WHAT YOU WILL DO: Down to the last line, print the data that follows exactly, without its pictures.

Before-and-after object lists
────────────────

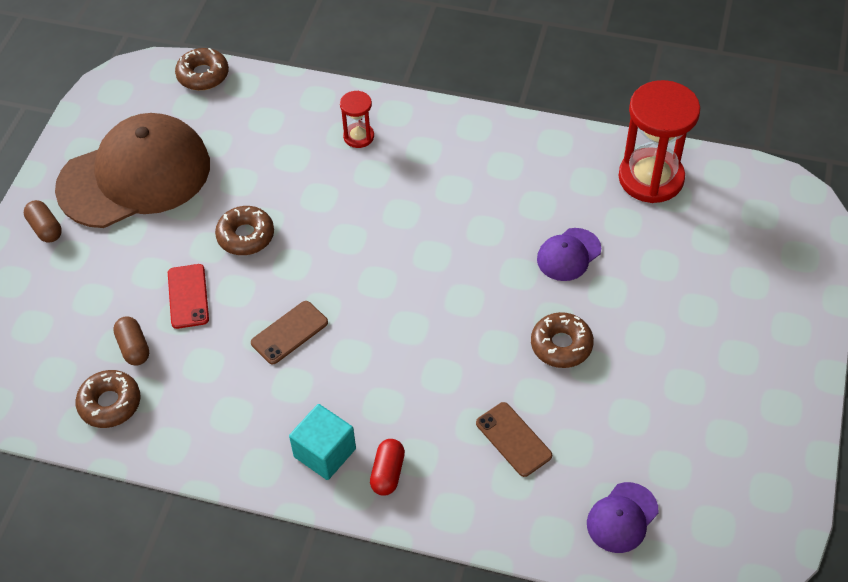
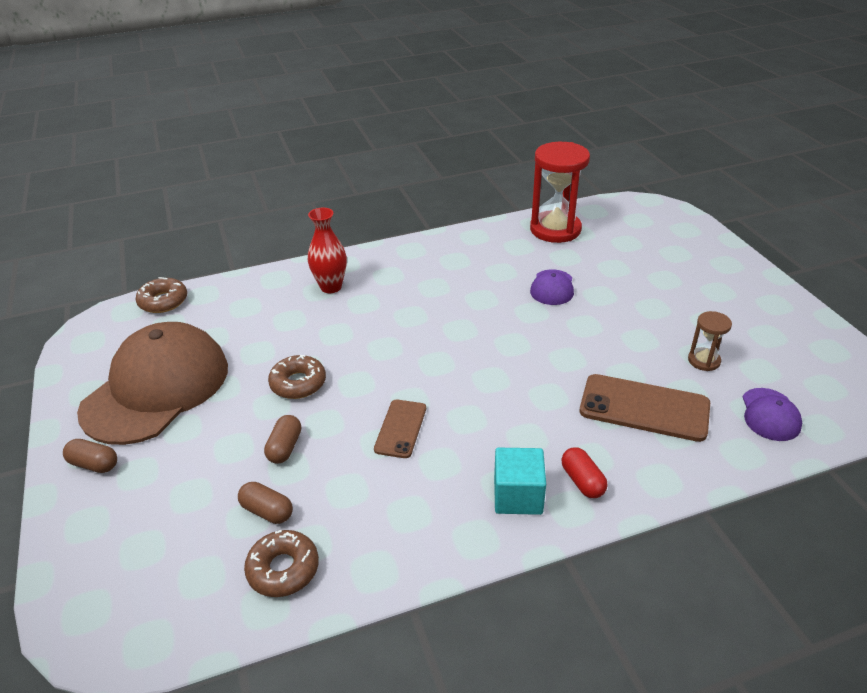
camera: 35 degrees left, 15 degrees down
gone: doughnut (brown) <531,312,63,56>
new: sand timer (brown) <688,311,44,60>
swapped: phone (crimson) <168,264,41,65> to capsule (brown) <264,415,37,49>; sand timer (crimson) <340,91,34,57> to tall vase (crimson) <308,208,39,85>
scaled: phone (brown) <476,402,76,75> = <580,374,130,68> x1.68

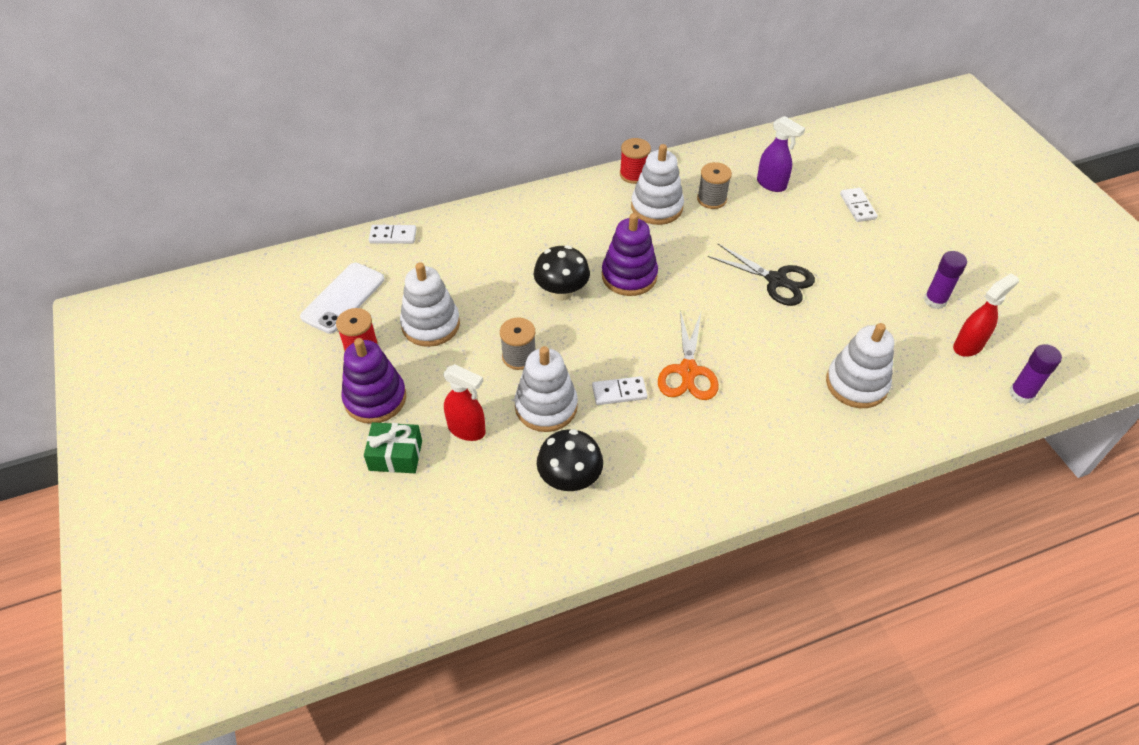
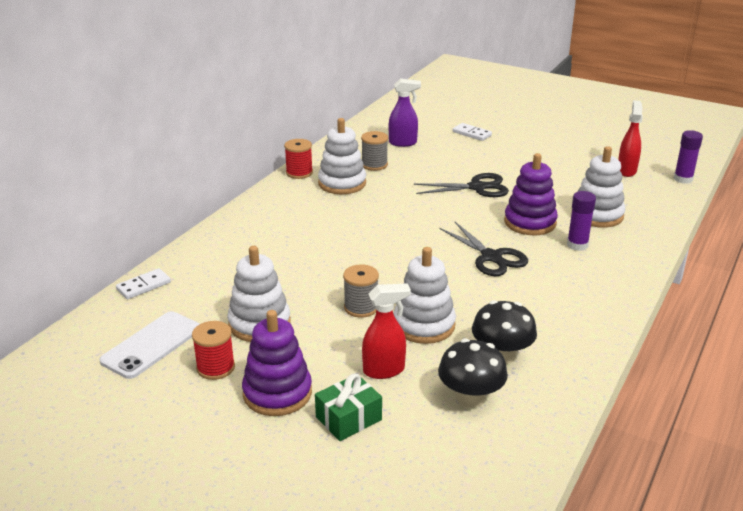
camera: 40 degrees left, 20 degrees down
gone: domino piece (snow-white) <592,376,55,29>
shifted: mushroom (black) <534,245,56,56> to <438,339,70,69>; stacking rings (purple) <602,213,56,83> to <504,153,54,82>; glue stick (purple) <924,251,43,58> to <567,191,29,60>
repainted: scissors (bright orange) <658,311,61,89> to scissors (black) <440,222,88,54>
rotated: phone (snow-white) <300,263,84,71> = <99,311,101,68> 45 degrees clockwise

────────────────

PROBLEM SOLUTION:
camera: 35 degrees left, 15 degrees down
gone: doughnut (brown) <531,312,63,56>
new: sand timer (brown) <688,311,44,60>
swapped: phone (crimson) <168,264,41,65> to capsule (brown) <264,415,37,49>; sand timer (crimson) <340,91,34,57> to tall vase (crimson) <308,208,39,85>
scaled: phone (brown) <476,402,76,75> = <580,374,130,68> x1.68

camera: 40 degrees left, 20 degrees down
gone: domino piece (snow-white) <592,376,55,29>
shifted: mushroom (black) <534,245,56,56> to <438,339,70,69>; stacking rings (purple) <602,213,56,83> to <504,153,54,82>; glue stick (purple) <924,251,43,58> to <567,191,29,60>
repainted: scissors (bright orange) <658,311,61,89> to scissors (black) <440,222,88,54>
rotated: phone (snow-white) <300,263,84,71> = <99,311,101,68> 45 degrees clockwise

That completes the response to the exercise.